- **YOUR ASSIGNMENT**
Could you repeat exactly the lines below, from the line containing "none -> black brick J8:L8 level 1" through the last one, both included, while leaving out any pictures?

[Saved data entries]
┏━━

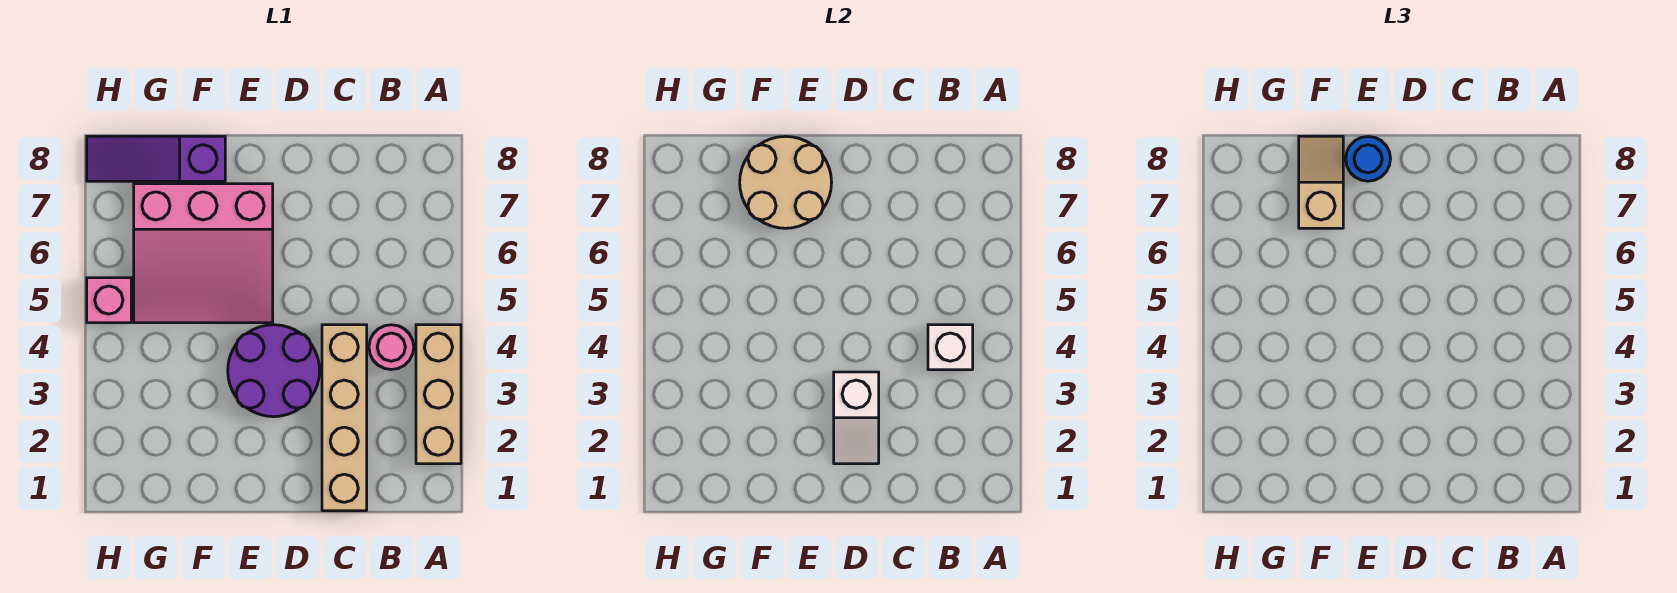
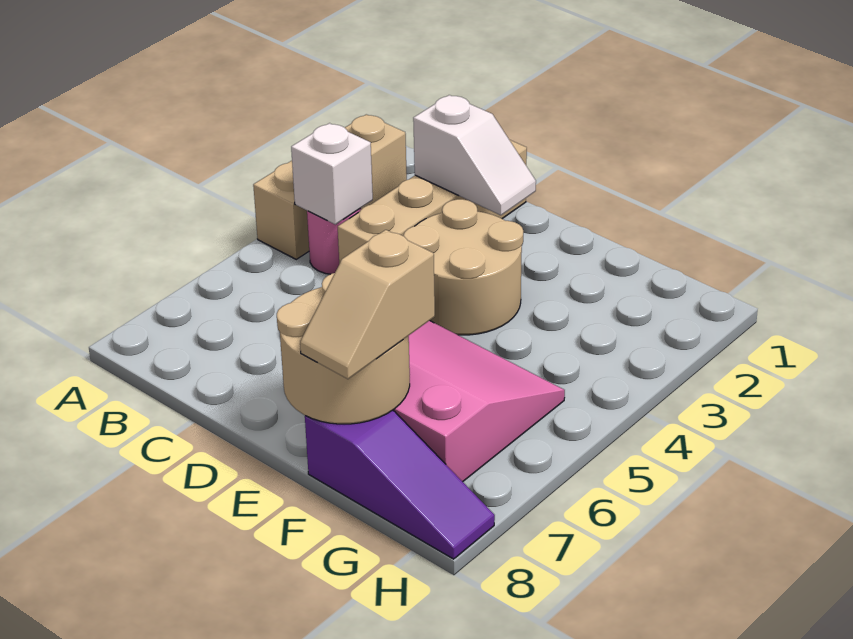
white slope D2:D3 level 2 top 3 -> white slope C2:D2 level 2 top C
purple round brick D3:E4 level 1 -> tan round brick D3:E4 level 1
blue round brick E8 level 3 -> none
pink brick H5 level 1 -> none

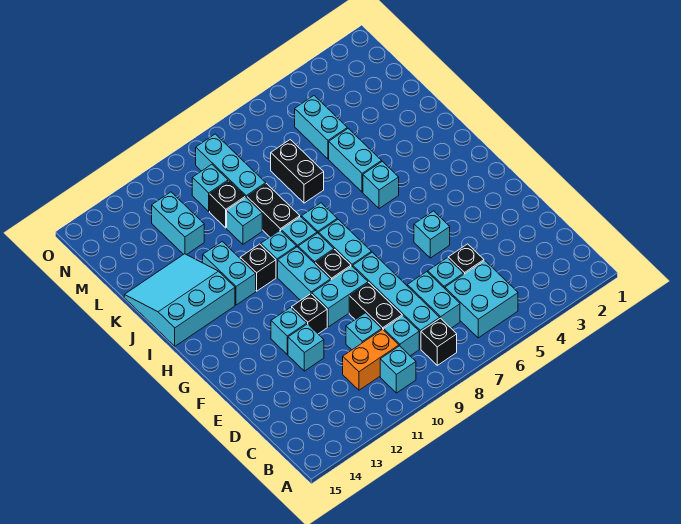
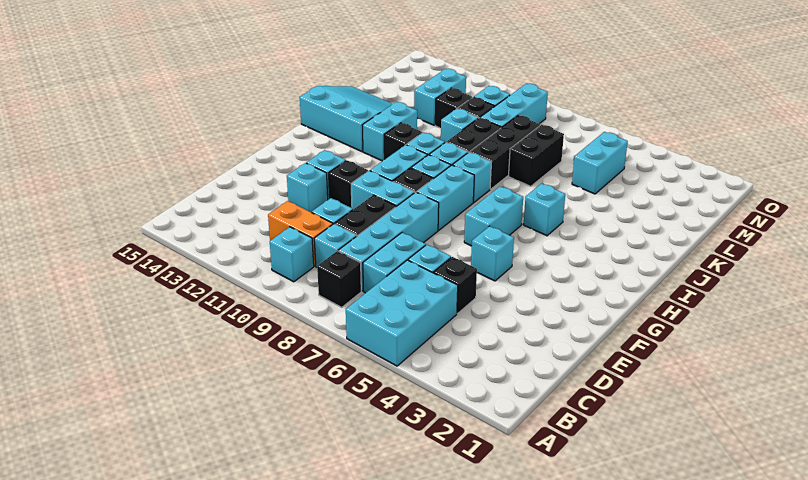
cyan brick B5:C6 level 1 -> cyan brick A5:C6 level 1
cyan brick J5:K5 level 1 -> cyan brick G6:H6 level 1
none -> black brick J8:L8 level 1
none -> black brick L11 level 1

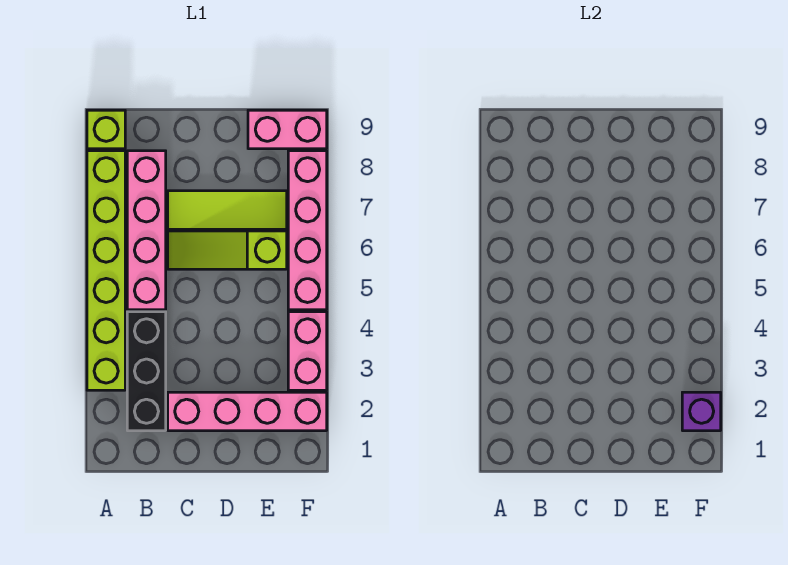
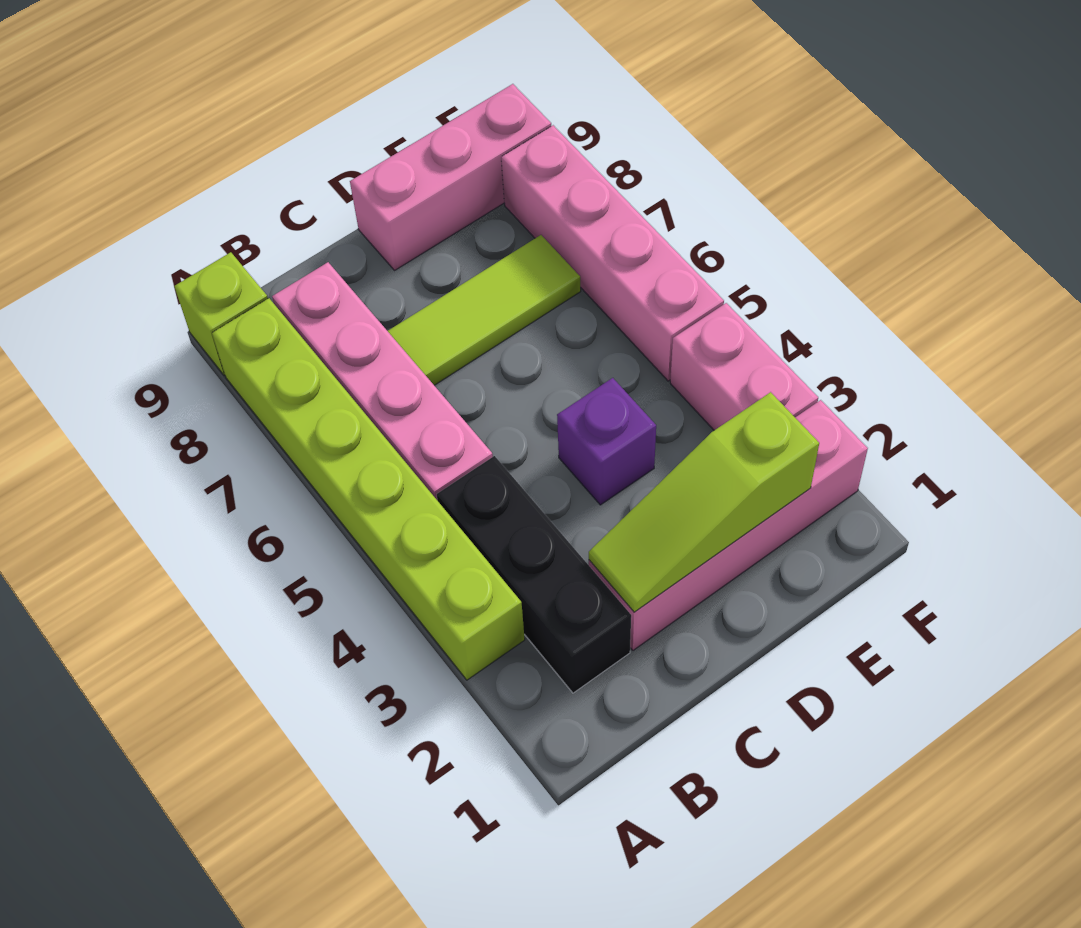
lime slope C6:E6 level 1 top E -> lime slope C2:E2 level 2 top E
pink brick E9:F9 level 1 -> pink brick D9:F9 level 1
purple brick F2 level 2 -> purple brick D4 level 1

┗━━

- **PROBLEM SOLUTION**
none -> black brick J8:L8 level 1
none -> black brick L11 level 1

lime slope C6:E6 level 1 top E -> lime slope C2:E2 level 2 top E
pink brick E9:F9 level 1 -> pink brick D9:F9 level 1
purple brick F2 level 2 -> purple brick D4 level 1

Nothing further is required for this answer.